EXERCISE PROMPT: Every line in the records below that holds "HALL" must be identified and copied.

Segment Open

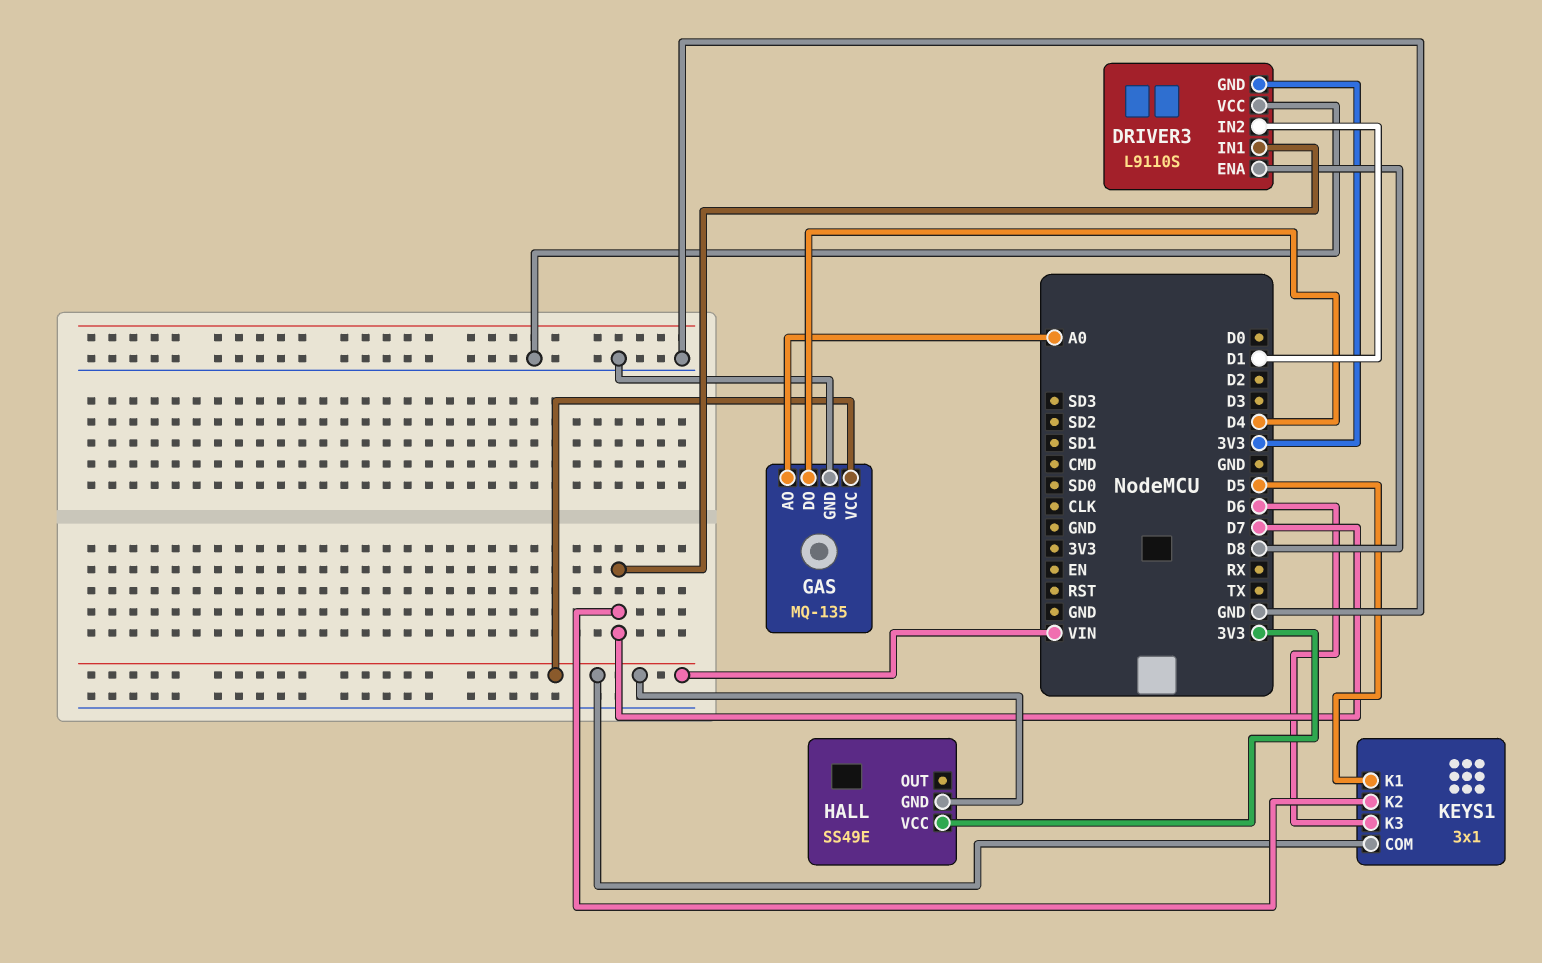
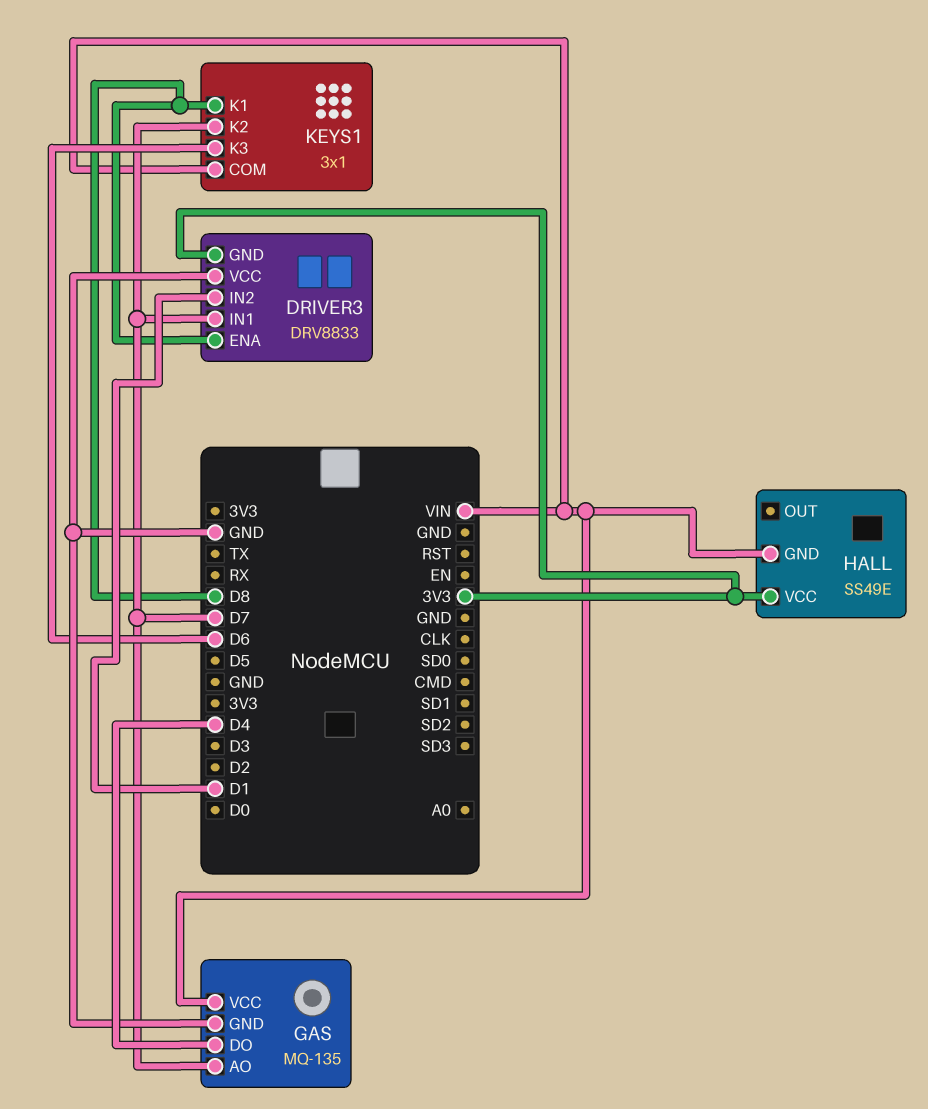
DRIVER3: L9110S -> DRV8833
GAS pin AO: A0 -> D7
KEYS1 pin K1: D5 -> D8

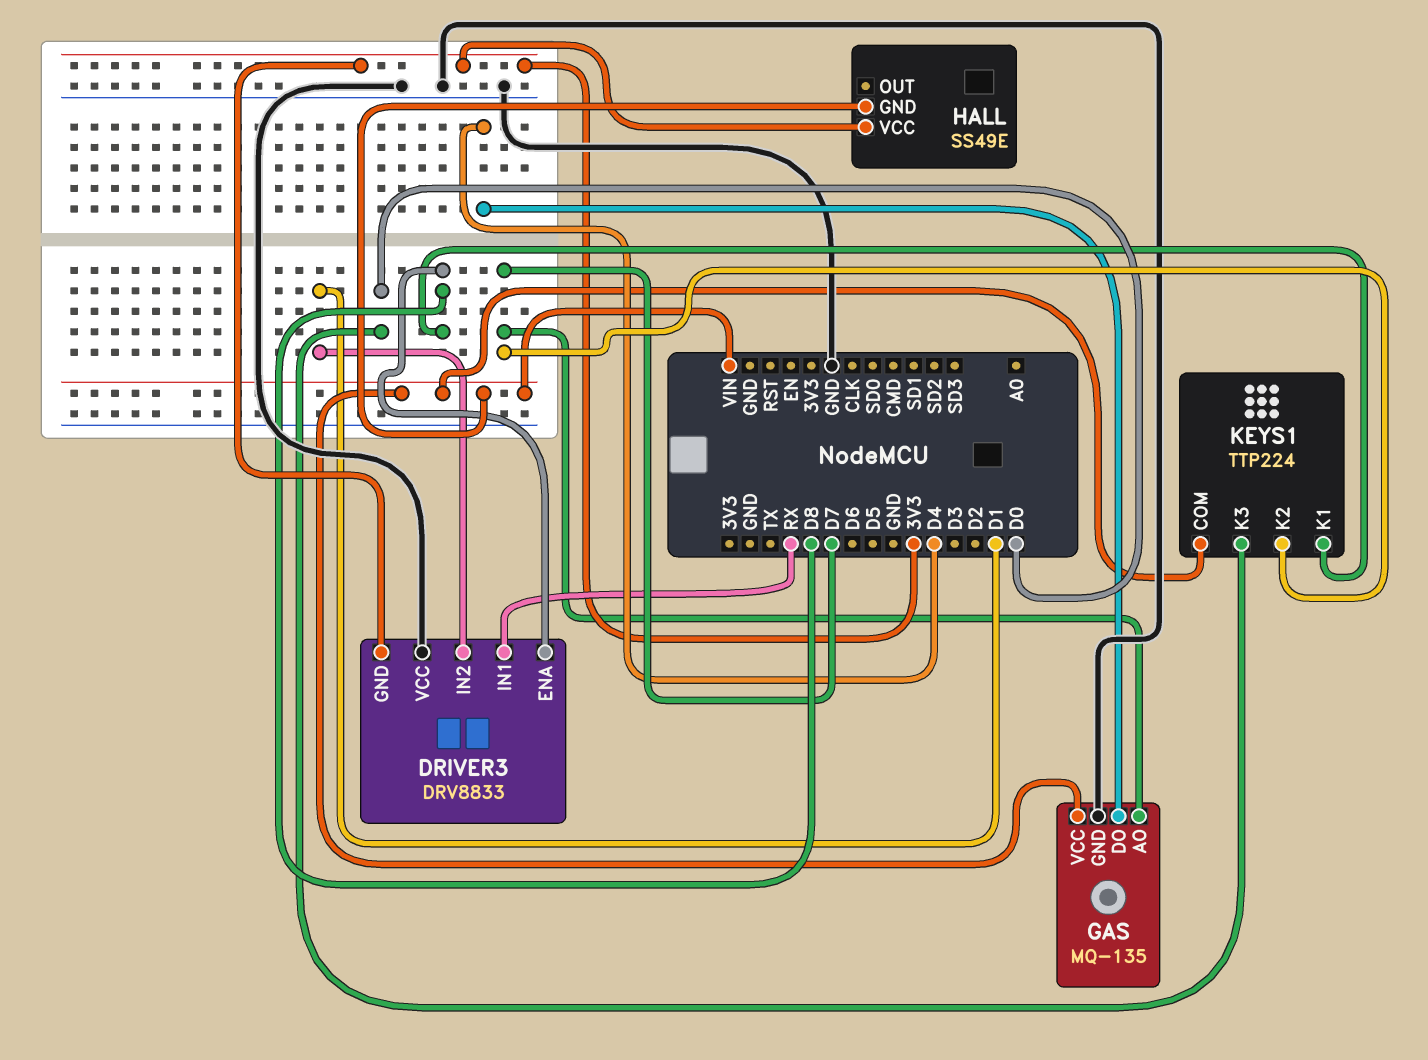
DRIVER3 pin IN1: D7 -> RX
KEYS1: 3x1 -> TTP224
KEYS1 pin K3: D6 -> D0

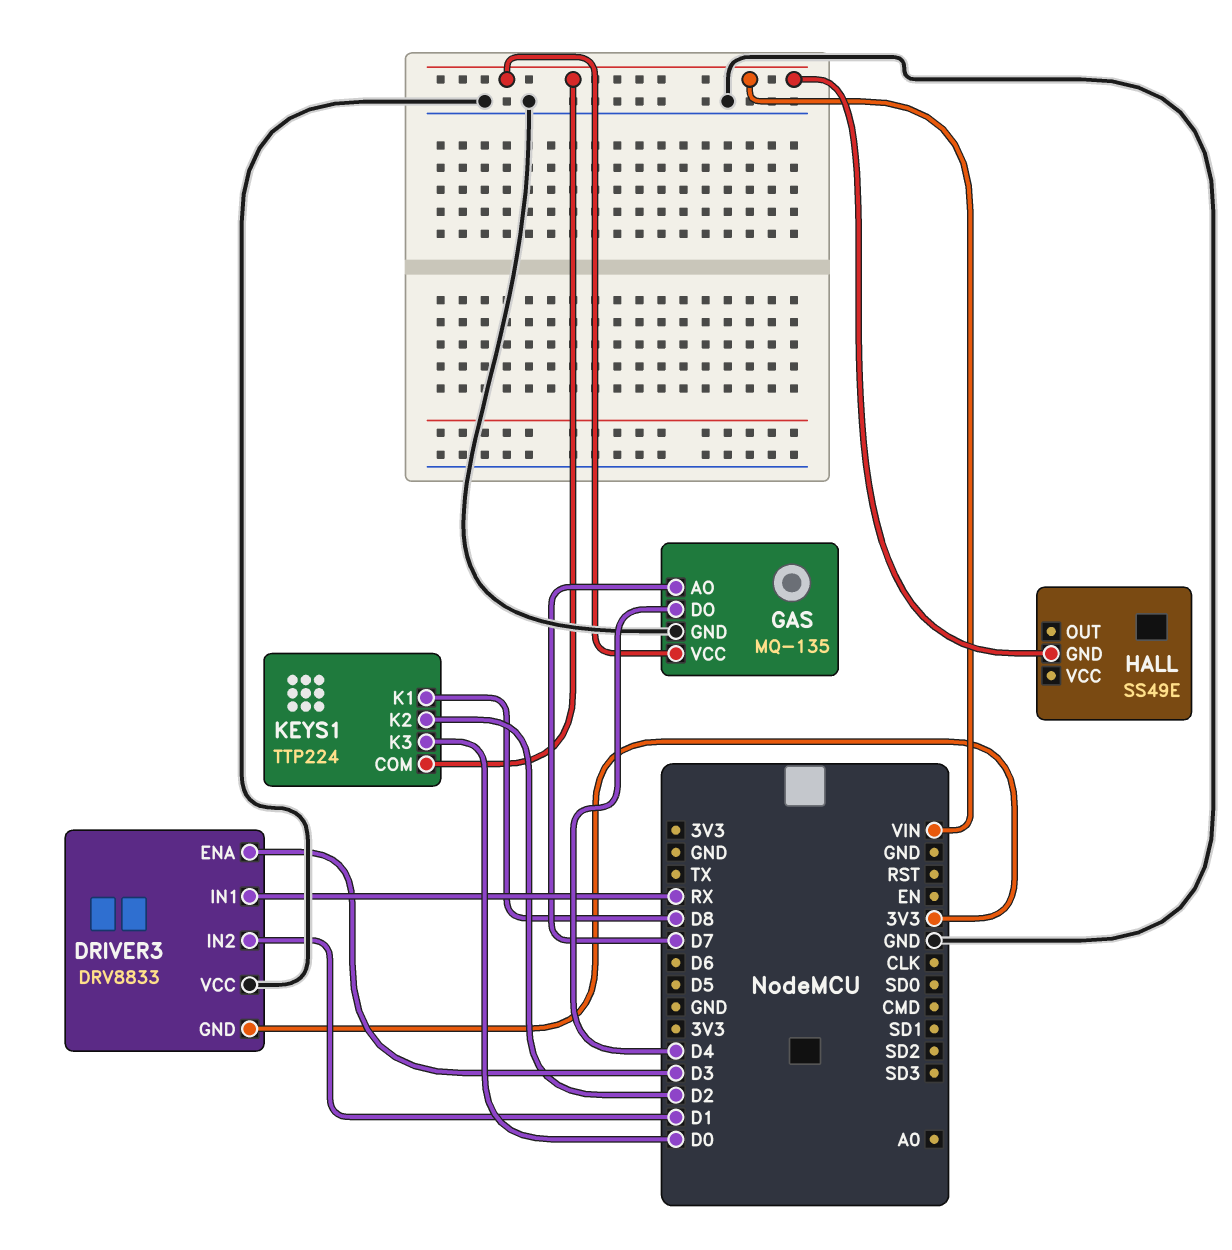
DRIVER3 pin ENA: D8 -> D3
HALL pin VCC: 3V3 -> none
KEYS1 pin K2: D7 -> D2

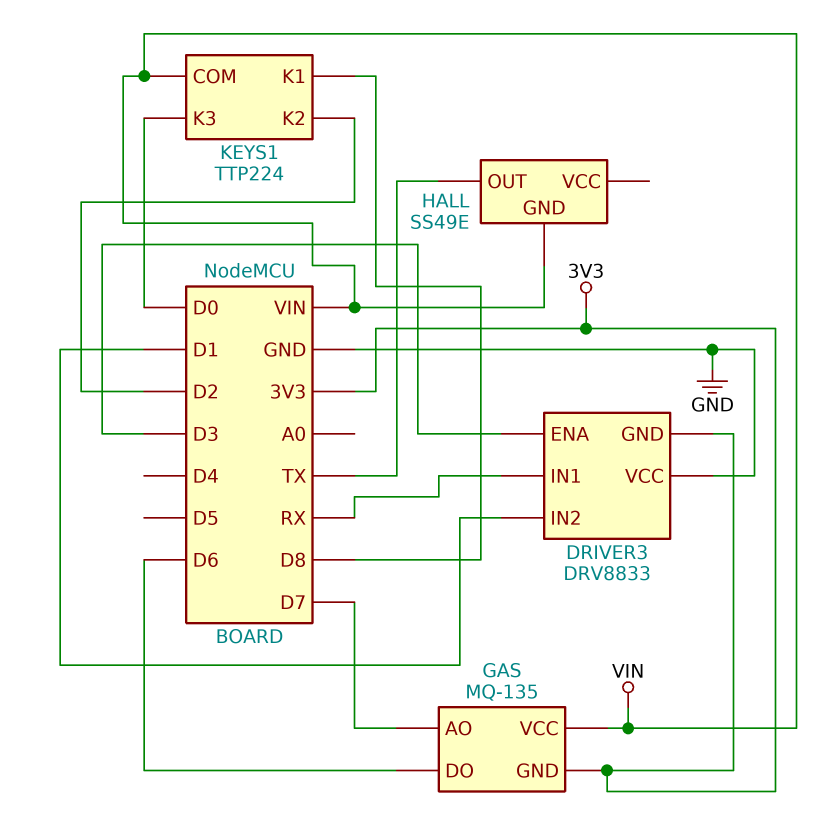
GAS pin DO: D4 -> D6
GAS pin GND: GND -> 3V3
HALL pin OUT: none -> TX

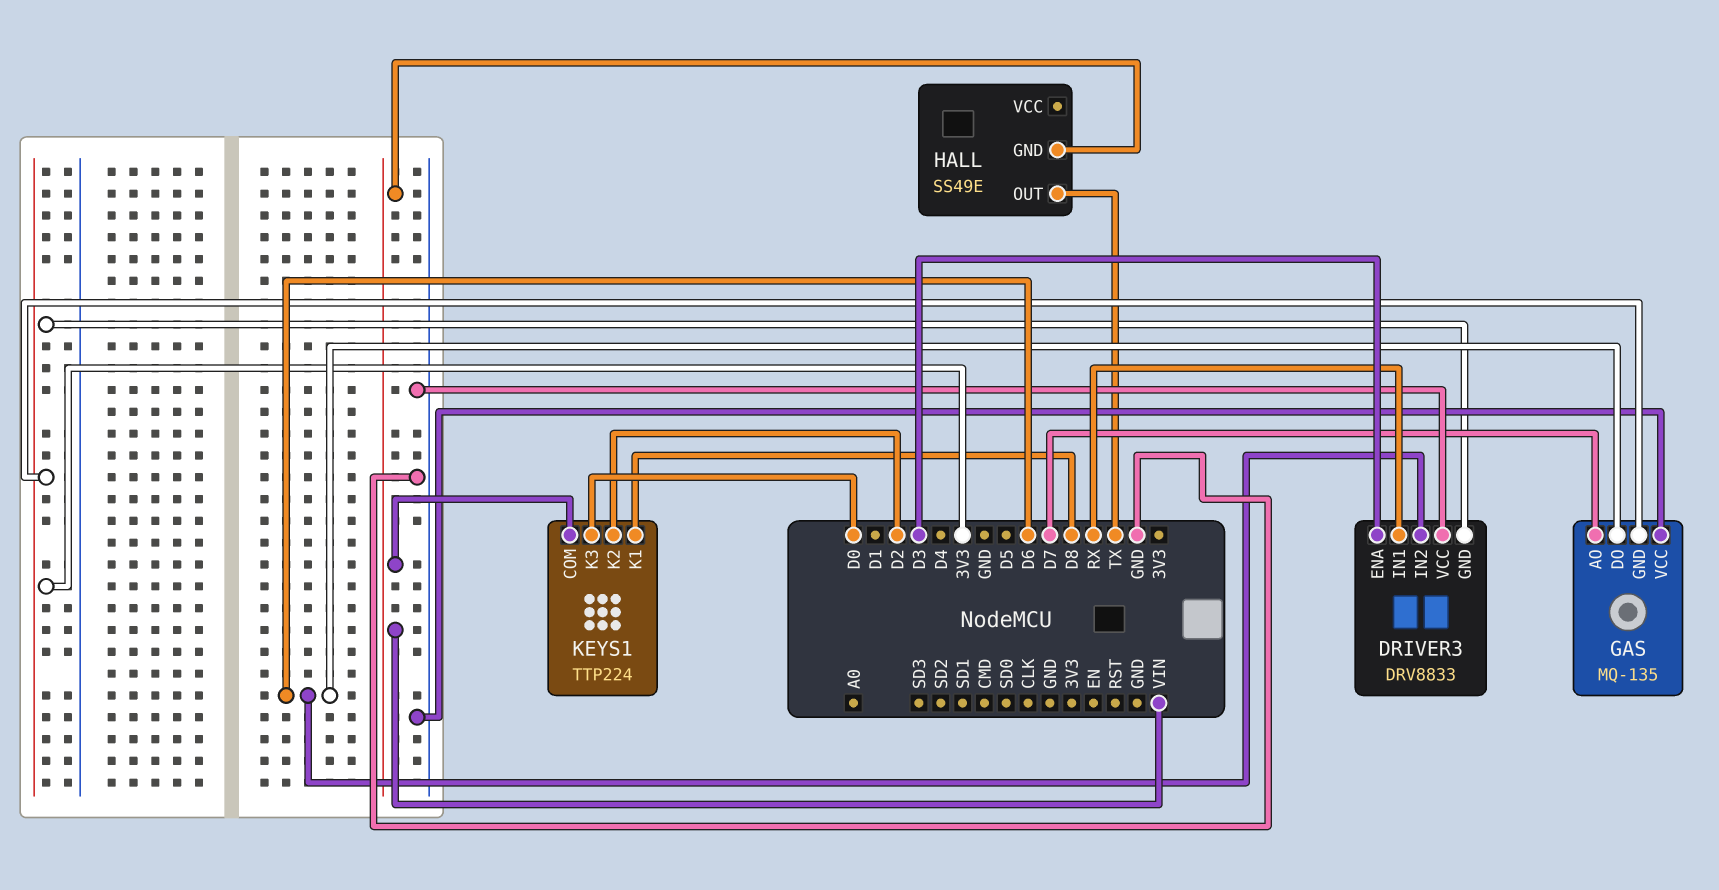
DRIVER3 pin IN2: D1 -> D6
GAS pin VCC: VIN -> GND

Segment Closed

COMPLETED EXERCISE:
HALL pin VCC: 3V3 -> none
HALL pin OUT: none -> TX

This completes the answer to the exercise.